▶ _What is being asked_
Count the lines in the material that contain the string "breathe" and reply with only that number.
>> start Input
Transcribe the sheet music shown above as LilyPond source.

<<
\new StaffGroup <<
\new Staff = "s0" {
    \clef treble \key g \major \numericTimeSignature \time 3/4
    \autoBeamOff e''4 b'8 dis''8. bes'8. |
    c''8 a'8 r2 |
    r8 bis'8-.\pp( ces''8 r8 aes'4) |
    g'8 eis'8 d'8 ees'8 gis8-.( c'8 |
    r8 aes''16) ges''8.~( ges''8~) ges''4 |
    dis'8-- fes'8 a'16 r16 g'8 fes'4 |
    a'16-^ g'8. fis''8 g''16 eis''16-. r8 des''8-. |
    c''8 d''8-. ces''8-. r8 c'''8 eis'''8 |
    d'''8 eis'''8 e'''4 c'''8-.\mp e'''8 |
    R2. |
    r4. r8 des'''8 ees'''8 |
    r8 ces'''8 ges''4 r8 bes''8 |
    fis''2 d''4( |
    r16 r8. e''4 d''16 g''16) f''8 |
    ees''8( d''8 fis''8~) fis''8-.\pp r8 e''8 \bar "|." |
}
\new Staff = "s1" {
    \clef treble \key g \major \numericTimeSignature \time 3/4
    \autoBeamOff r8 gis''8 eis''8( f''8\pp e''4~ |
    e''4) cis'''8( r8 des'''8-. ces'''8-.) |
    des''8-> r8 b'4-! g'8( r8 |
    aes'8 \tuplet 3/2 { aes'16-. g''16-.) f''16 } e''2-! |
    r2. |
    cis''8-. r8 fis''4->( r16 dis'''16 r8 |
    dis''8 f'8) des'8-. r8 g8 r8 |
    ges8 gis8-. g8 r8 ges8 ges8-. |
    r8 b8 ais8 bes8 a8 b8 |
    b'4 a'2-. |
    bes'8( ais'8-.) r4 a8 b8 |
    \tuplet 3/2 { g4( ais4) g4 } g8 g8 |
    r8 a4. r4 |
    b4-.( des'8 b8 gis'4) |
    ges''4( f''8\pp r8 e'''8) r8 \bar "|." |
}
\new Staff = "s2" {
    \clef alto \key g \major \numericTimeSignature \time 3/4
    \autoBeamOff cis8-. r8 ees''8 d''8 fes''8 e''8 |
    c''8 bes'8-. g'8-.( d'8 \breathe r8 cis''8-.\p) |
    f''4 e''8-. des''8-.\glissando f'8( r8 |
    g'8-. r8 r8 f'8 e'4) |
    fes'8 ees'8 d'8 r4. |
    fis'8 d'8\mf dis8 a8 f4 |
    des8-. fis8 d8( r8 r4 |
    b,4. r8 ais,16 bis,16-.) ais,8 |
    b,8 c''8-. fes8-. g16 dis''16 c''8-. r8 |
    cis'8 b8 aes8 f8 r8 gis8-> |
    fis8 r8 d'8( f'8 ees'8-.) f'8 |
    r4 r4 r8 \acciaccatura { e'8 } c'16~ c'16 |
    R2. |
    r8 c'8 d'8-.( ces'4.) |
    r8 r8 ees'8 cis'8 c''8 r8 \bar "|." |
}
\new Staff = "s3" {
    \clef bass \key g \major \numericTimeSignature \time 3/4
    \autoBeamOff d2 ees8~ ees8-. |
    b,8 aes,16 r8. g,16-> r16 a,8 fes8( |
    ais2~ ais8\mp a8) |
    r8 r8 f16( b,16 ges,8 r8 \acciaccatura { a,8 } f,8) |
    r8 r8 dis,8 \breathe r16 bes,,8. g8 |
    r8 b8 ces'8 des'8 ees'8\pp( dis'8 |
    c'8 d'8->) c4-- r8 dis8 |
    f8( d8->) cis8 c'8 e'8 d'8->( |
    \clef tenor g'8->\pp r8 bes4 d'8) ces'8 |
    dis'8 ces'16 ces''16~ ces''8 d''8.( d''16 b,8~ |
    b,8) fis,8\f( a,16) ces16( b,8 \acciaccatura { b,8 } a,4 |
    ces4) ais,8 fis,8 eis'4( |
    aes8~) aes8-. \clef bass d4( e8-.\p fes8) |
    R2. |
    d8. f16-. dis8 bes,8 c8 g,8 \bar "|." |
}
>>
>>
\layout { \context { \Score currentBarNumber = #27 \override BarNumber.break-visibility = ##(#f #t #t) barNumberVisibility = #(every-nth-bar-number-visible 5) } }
>> end Input
▶ _Output for this task_
2